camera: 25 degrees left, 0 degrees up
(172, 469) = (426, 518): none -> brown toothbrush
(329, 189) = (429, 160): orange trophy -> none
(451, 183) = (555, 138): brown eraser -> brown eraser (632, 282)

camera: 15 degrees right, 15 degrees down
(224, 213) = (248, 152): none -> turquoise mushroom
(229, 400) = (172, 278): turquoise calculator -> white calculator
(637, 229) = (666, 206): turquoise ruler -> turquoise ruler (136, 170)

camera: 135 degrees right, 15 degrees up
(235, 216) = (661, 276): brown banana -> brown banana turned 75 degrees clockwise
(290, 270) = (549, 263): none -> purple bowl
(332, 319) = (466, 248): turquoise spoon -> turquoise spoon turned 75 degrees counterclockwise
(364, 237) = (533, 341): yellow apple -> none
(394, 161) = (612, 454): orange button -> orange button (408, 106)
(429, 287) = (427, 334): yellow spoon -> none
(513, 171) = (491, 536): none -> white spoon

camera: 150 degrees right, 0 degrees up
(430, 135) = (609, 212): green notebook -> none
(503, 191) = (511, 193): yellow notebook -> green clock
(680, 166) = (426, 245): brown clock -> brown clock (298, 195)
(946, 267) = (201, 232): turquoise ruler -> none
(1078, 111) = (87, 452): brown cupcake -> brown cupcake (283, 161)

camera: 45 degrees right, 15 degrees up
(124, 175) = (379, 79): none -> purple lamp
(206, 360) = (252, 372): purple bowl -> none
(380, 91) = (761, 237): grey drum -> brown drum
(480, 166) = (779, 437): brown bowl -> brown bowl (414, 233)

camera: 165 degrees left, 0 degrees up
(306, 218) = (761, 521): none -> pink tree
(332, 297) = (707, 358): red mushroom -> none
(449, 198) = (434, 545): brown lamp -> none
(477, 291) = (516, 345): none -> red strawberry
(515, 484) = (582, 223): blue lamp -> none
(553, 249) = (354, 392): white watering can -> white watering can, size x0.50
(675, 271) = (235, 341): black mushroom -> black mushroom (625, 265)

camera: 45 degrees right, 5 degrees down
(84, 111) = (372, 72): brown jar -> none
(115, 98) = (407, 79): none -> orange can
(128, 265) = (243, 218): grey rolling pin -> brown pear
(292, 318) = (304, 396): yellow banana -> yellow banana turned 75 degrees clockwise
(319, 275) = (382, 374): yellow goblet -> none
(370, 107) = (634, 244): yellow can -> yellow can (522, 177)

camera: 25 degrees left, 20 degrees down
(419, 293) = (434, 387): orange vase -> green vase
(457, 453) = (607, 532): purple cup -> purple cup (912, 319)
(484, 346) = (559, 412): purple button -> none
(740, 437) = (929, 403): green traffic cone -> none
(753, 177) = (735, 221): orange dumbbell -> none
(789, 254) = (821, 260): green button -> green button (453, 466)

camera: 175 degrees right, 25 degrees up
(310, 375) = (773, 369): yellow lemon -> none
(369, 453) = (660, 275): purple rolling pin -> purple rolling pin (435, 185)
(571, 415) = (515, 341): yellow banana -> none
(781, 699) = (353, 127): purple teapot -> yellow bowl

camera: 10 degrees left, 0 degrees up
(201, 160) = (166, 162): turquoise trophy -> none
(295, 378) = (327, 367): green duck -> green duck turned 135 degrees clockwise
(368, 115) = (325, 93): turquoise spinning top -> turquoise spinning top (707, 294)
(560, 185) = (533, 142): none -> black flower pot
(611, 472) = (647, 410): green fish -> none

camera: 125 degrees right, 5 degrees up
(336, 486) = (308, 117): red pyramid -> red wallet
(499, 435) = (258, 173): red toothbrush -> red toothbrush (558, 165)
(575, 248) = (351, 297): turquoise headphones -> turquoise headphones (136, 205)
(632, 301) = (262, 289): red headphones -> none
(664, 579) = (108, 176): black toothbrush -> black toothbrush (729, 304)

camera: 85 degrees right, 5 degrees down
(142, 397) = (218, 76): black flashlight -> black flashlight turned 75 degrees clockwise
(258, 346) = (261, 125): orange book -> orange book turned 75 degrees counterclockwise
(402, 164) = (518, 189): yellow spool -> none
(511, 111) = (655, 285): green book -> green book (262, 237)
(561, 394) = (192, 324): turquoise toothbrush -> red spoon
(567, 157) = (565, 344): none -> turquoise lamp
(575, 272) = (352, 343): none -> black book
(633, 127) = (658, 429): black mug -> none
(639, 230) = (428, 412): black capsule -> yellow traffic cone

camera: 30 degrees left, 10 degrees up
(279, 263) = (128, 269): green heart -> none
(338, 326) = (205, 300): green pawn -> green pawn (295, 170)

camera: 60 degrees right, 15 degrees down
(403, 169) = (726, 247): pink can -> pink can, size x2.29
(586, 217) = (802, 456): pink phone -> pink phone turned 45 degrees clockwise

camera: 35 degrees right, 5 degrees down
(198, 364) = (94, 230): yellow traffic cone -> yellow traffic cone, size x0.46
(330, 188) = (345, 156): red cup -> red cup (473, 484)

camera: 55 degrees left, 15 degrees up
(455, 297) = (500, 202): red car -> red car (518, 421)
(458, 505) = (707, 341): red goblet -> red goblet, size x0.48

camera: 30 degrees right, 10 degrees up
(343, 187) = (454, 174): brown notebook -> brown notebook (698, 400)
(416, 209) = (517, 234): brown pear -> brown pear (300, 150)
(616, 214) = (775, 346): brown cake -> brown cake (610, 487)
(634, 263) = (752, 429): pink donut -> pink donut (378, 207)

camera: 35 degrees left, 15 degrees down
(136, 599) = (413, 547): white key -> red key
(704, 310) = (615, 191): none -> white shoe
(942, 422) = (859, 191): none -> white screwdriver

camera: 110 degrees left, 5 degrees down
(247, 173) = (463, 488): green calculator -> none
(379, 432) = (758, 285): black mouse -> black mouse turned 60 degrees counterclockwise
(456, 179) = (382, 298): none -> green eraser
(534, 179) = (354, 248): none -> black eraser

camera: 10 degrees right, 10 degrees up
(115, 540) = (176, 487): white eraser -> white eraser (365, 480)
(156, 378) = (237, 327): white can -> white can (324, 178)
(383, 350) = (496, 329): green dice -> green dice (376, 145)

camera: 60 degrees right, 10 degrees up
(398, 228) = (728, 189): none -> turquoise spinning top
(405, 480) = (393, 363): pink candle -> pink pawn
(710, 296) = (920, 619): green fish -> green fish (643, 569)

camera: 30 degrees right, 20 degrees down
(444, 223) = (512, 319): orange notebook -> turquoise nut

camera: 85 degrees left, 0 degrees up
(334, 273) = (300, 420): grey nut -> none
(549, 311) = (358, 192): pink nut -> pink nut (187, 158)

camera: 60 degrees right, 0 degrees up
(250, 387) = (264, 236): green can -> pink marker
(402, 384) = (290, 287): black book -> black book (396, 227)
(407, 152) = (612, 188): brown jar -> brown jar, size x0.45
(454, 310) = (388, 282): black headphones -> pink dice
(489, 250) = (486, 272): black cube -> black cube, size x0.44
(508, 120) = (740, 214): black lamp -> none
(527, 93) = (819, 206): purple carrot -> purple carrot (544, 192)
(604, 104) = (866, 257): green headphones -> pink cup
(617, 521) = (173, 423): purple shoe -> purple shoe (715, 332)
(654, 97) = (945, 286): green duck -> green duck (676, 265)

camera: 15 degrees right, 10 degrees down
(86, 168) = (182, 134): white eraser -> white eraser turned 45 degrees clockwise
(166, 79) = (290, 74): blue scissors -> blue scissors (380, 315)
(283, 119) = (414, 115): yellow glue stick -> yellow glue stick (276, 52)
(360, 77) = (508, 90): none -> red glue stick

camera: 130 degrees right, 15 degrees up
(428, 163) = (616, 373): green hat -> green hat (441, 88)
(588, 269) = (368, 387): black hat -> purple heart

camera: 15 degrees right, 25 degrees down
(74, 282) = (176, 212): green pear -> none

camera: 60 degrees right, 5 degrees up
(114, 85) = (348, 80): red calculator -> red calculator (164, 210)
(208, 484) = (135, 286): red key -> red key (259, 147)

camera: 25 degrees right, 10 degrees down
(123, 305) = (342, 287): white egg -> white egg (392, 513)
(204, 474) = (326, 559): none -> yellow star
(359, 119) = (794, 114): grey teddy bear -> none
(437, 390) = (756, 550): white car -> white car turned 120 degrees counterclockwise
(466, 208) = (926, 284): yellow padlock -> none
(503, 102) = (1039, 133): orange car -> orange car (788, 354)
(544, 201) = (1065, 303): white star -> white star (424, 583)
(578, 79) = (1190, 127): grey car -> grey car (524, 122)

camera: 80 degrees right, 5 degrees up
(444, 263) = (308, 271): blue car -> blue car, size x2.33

-------

- Exercise details -
When a line of the records has the word "banana", pick it out and copy it.

- Response area -
(235, 216) = (661, 276): brown banana -> brown banana turned 75 degrees clockwise
(292, 318) = (304, 396): yellow banana -> yellow banana turned 75 degrees clockwise
(571, 415) = (515, 341): yellow banana -> none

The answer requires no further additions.